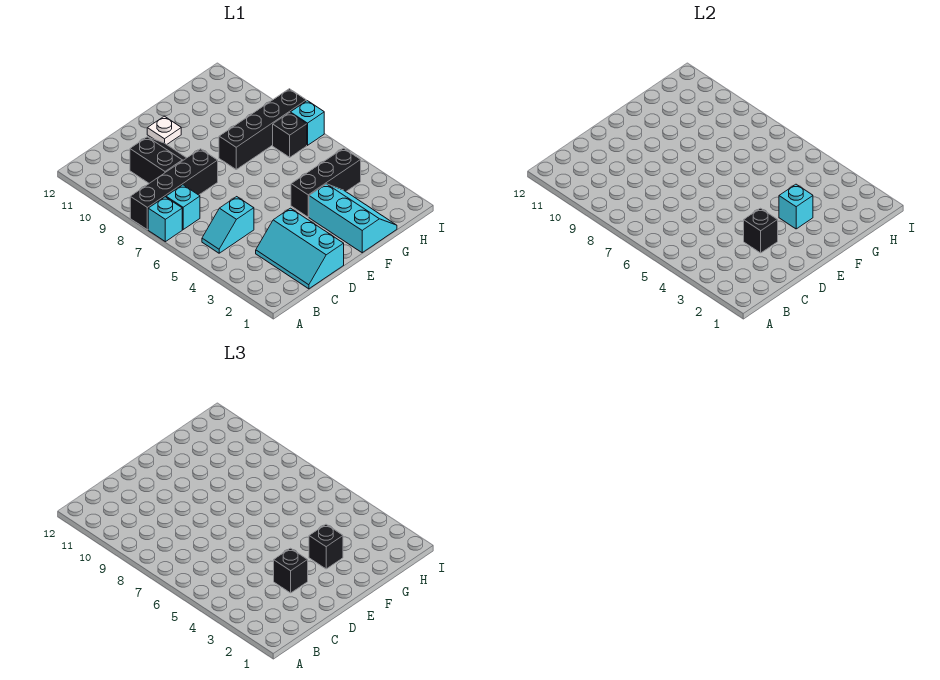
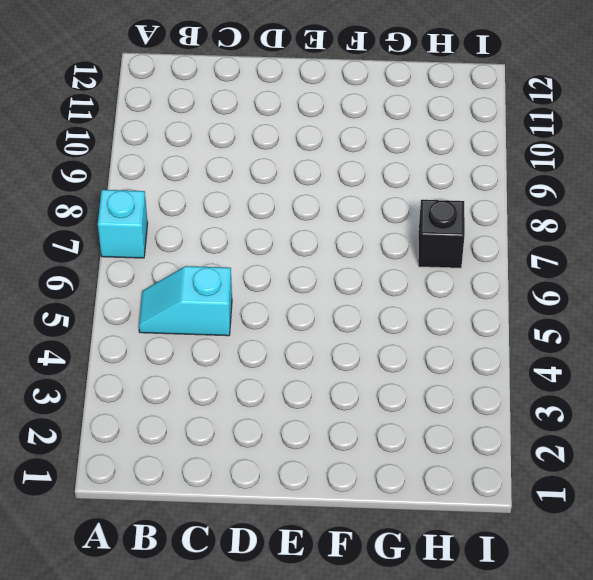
none -> black brick A8:D8 level 1
none -> cyan brick B7 level 1
none -> cyan slope C1:D3 level 1 top D

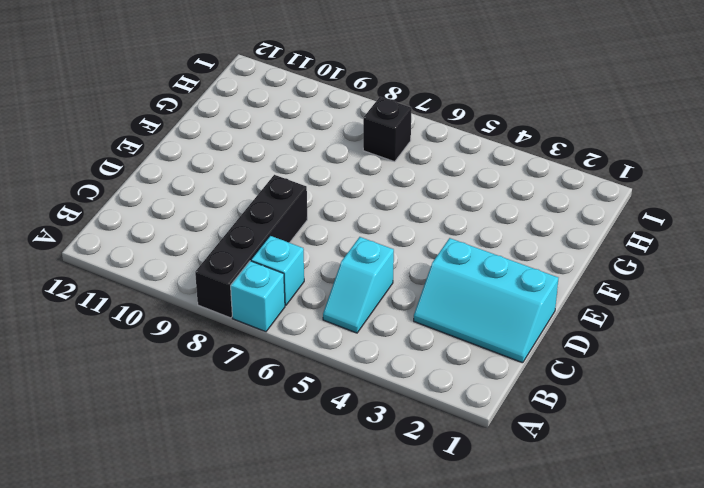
none -> black slope C9:D10 level 1 top C
none -> white plate E11 level 1
none -> cyan slope F1:G3 level 1 top F

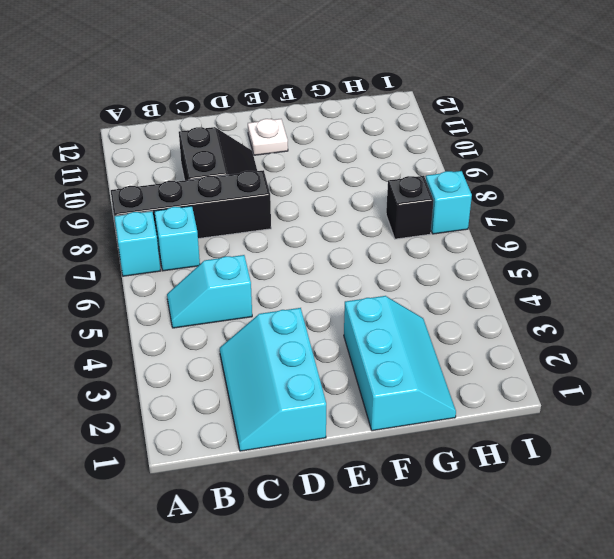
none -> black brick F4:H4 level 1
none -> black brick F8:I8 level 1
none -> black brick D3 level 2

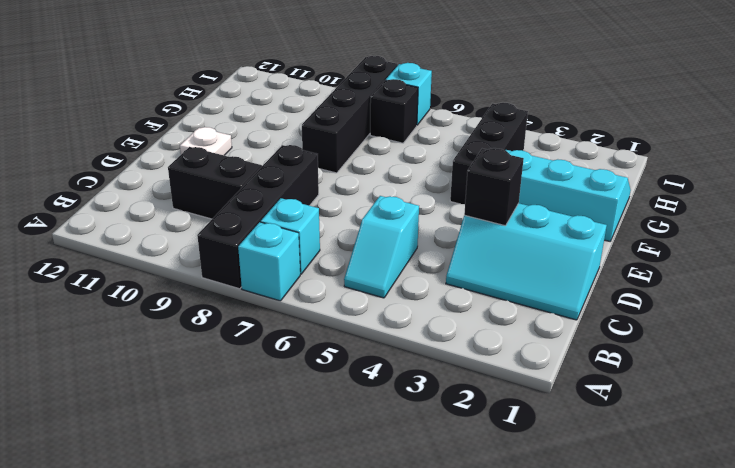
none -> cyan brick F3 level 2
none -> black brick D3 level 3
none -> black brick F3 level 3

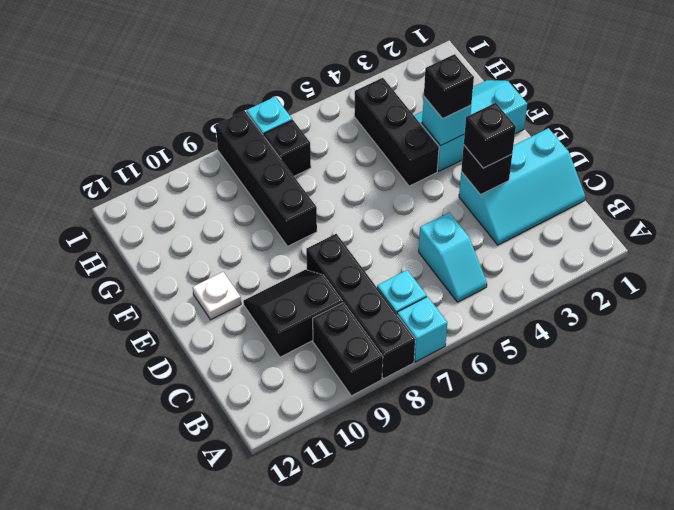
black brick A9:B9 level 1 -> none

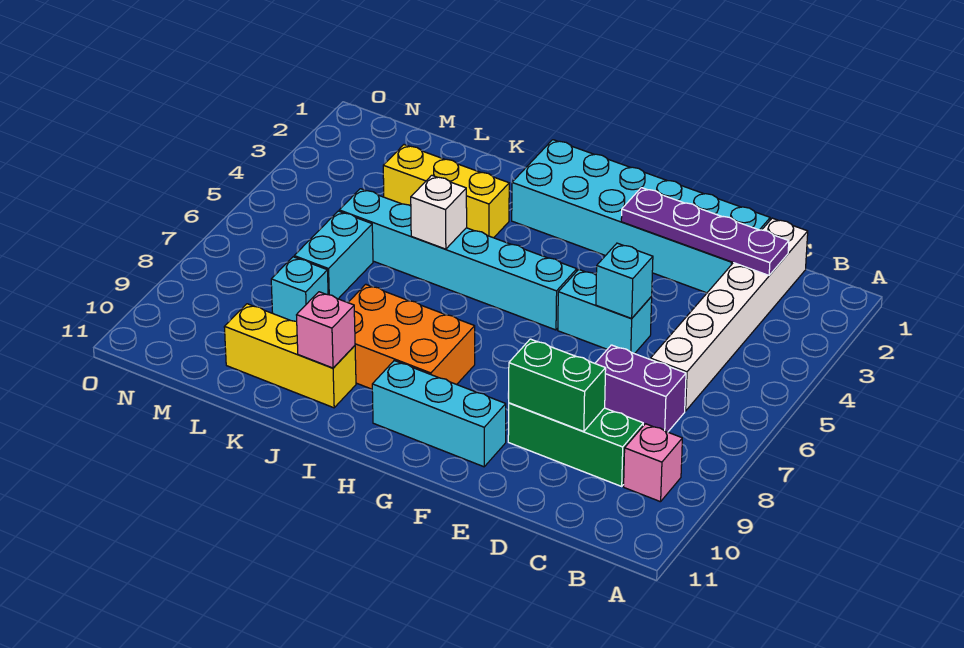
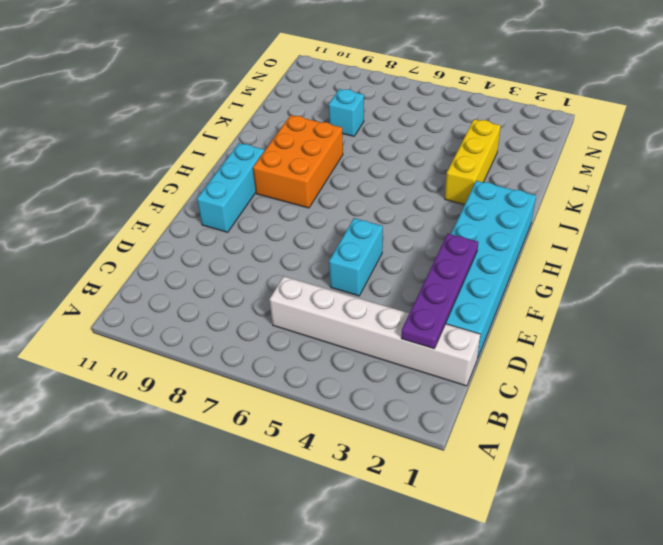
none -> pink brick B9 level 1
none -> purple brick C7:D7 level 1
none -> green brick C9:E9 level 1

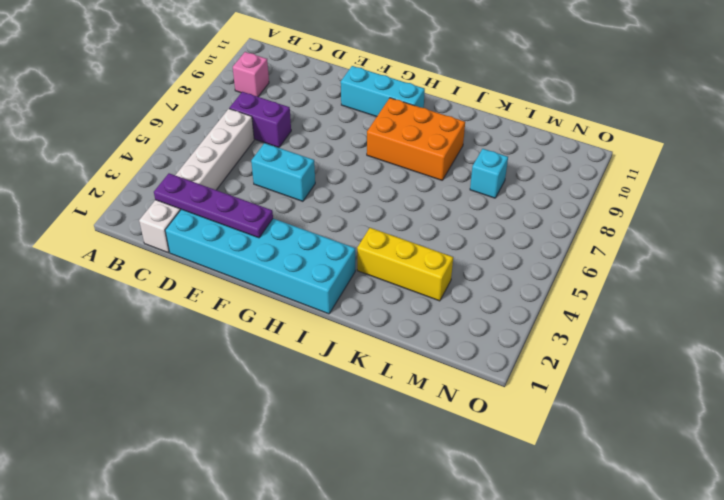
none -> green brick C9:E9 level 1
none -> cyan brick G5:L5 level 1
none -> yellow brick J10:L10 level 1

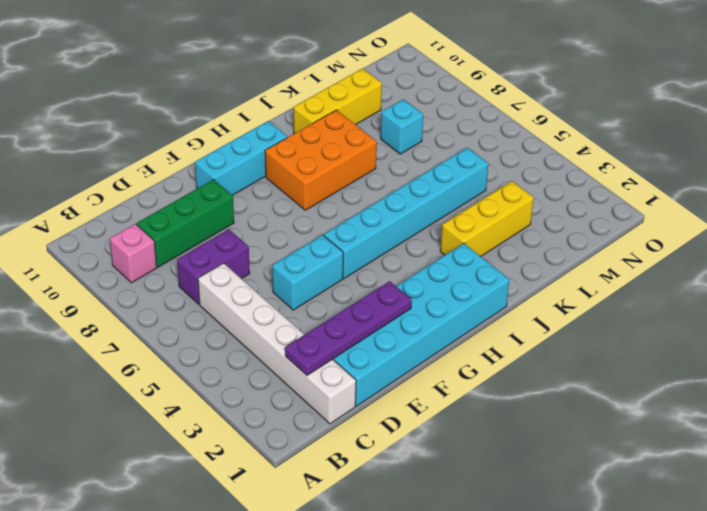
none -> cyan brick L6:L7 level 1
none -> green brick D9:E9 level 2
none -> cyan brick E5 level 2

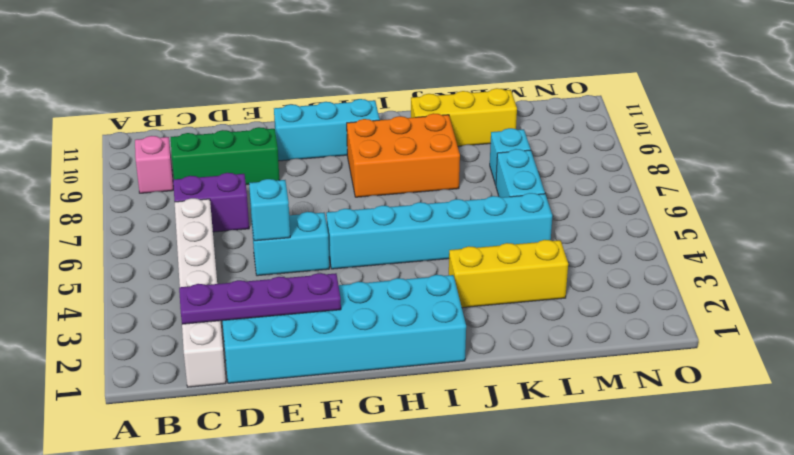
none -> green brick D9:E9 level 2
none -> white brick J5 level 2
none -> pink brick J10 level 2

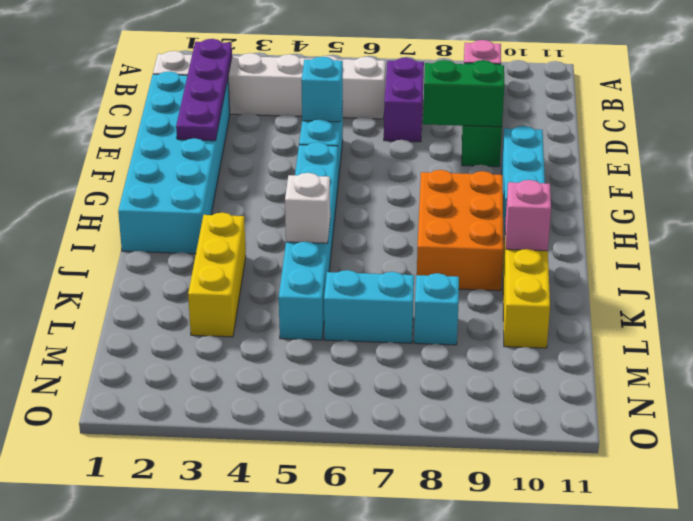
green brick E8:E9 level 2 -> green brick D9:E9 level 2

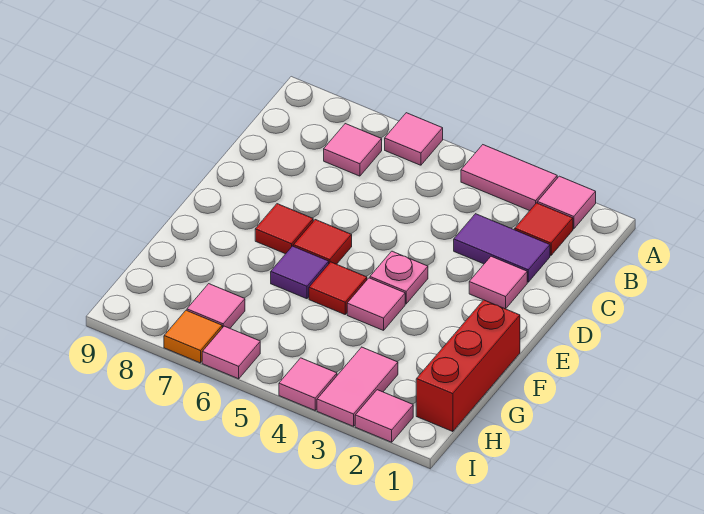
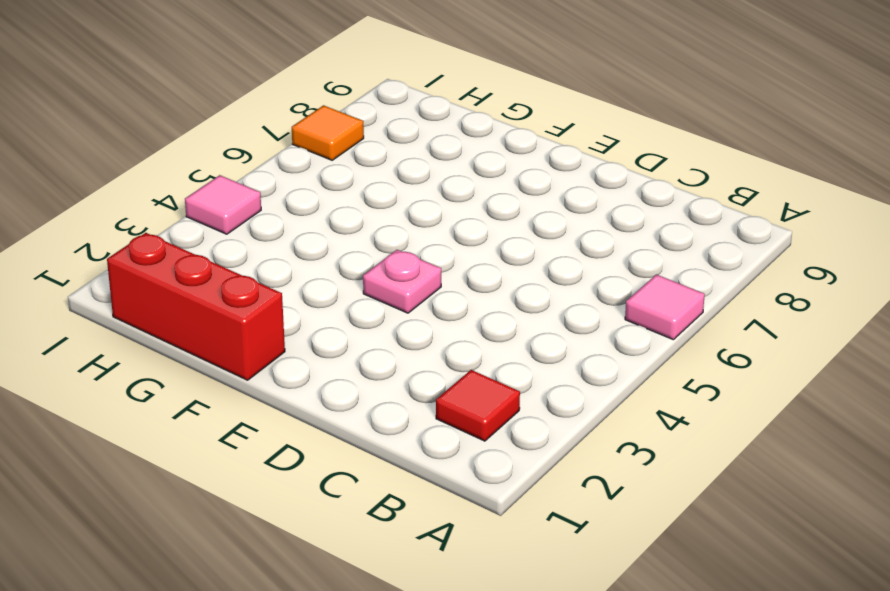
none -> pink tile A2 level 1
none -> pink tile A3:A4 level 1
none -> pink tile B7 level 1

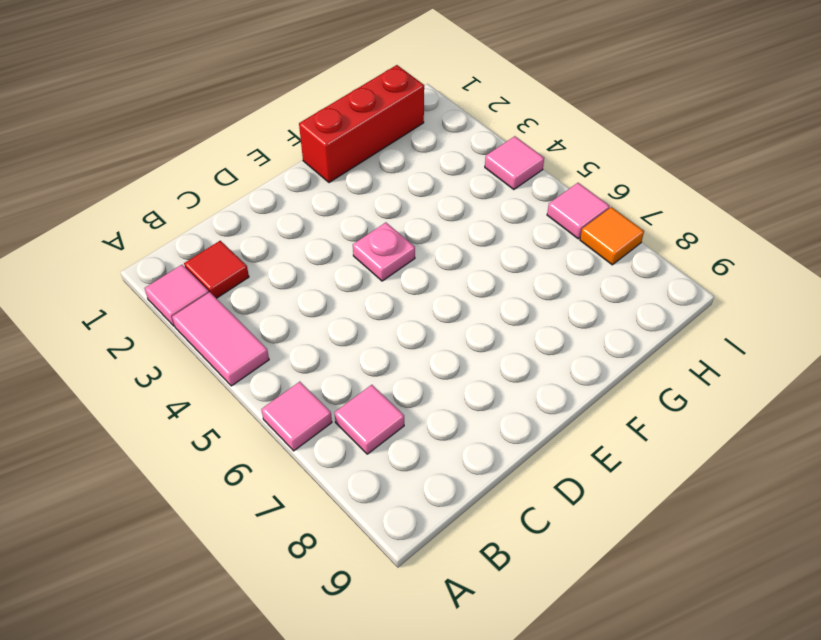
none -> purple tile C2:C3 level 1
none -> pink tile D2 level 1
none -> red tile E6 level 1

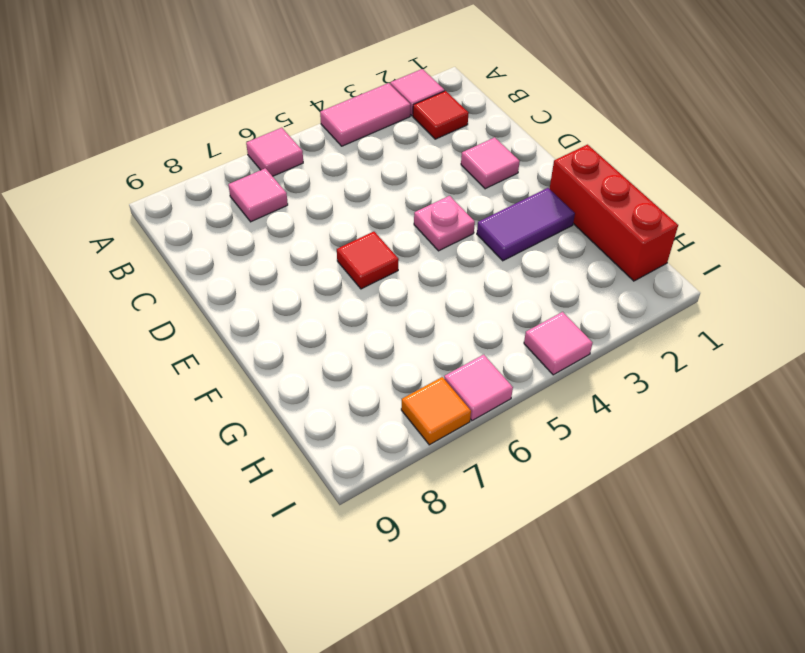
purple tile F2:F3 level 1 -> purple tile C2:C3 level 1
none -> red tile E7 level 1
none -> pink tile F4 level 1
none -> red tile F5 level 1

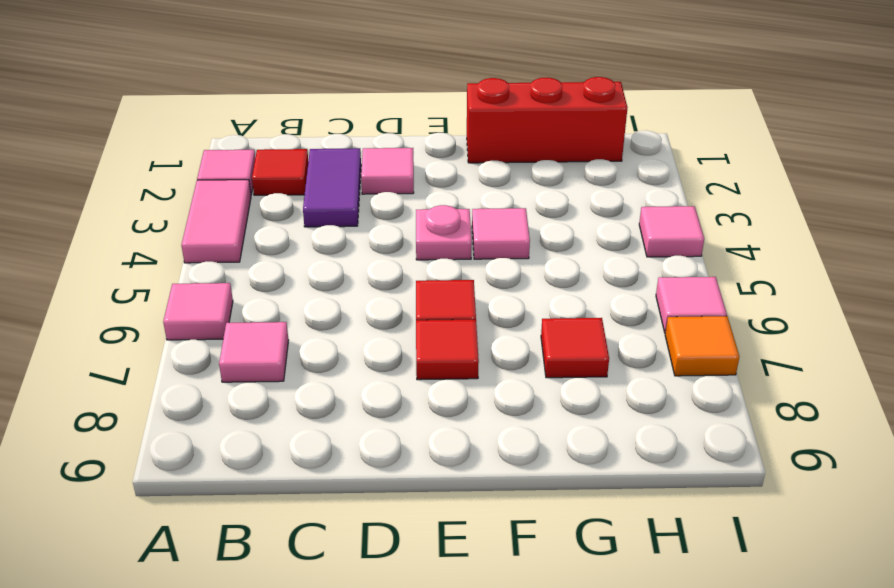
red tile G7 level 1 -> red tile F5 level 1
none -> purple tile F6 level 1
none -> pink tile H3:I3 level 1
none -> pink tile H7 level 1

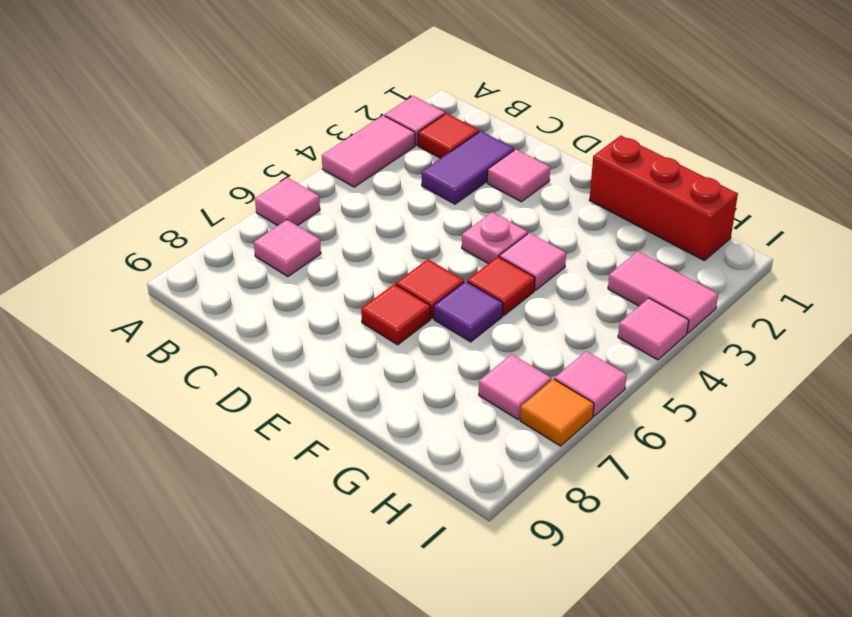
none -> pink tile I2 level 1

Problem requirements: Output only these lines, word for word: the line containing "none -> black brick D3 level 2" and every line after it through the last line of the data. Omit the pictures.

Expected answer:
none -> black brick D3 level 2

none -> cyan brick F3 level 2
none -> black brick D3 level 3
none -> black brick F3 level 3

black brick A9:B9 level 1 -> none

none -> pink brick B9 level 1
none -> purple brick C7:D7 level 1
none -> green brick C9:E9 level 1

none -> green brick C9:E9 level 1
none -> cyan brick G5:L5 level 1
none -> yellow brick J10:L10 level 1

none -> cyan brick L6:L7 level 1
none -> green brick D9:E9 level 2
none -> cyan brick E5 level 2

none -> green brick D9:E9 level 2
none -> white brick J5 level 2
none -> pink brick J10 level 2

green brick E8:E9 level 2 -> green brick D9:E9 level 2

none -> pink tile A2 level 1
none -> pink tile A3:A4 level 1
none -> pink tile B7 level 1

none -> purple tile C2:C3 level 1
none -> pink tile D2 level 1
none -> red tile E6 level 1

purple tile F2:F3 level 1 -> purple tile C2:C3 level 1
none -> red tile E7 level 1
none -> pink tile F4 level 1
none -> red tile F5 level 1

red tile G7 level 1 -> red tile F5 level 1
none -> purple tile F6 level 1
none -> pink tile H3:I3 level 1
none -> pink tile H7 level 1

none -> pink tile I2 level 1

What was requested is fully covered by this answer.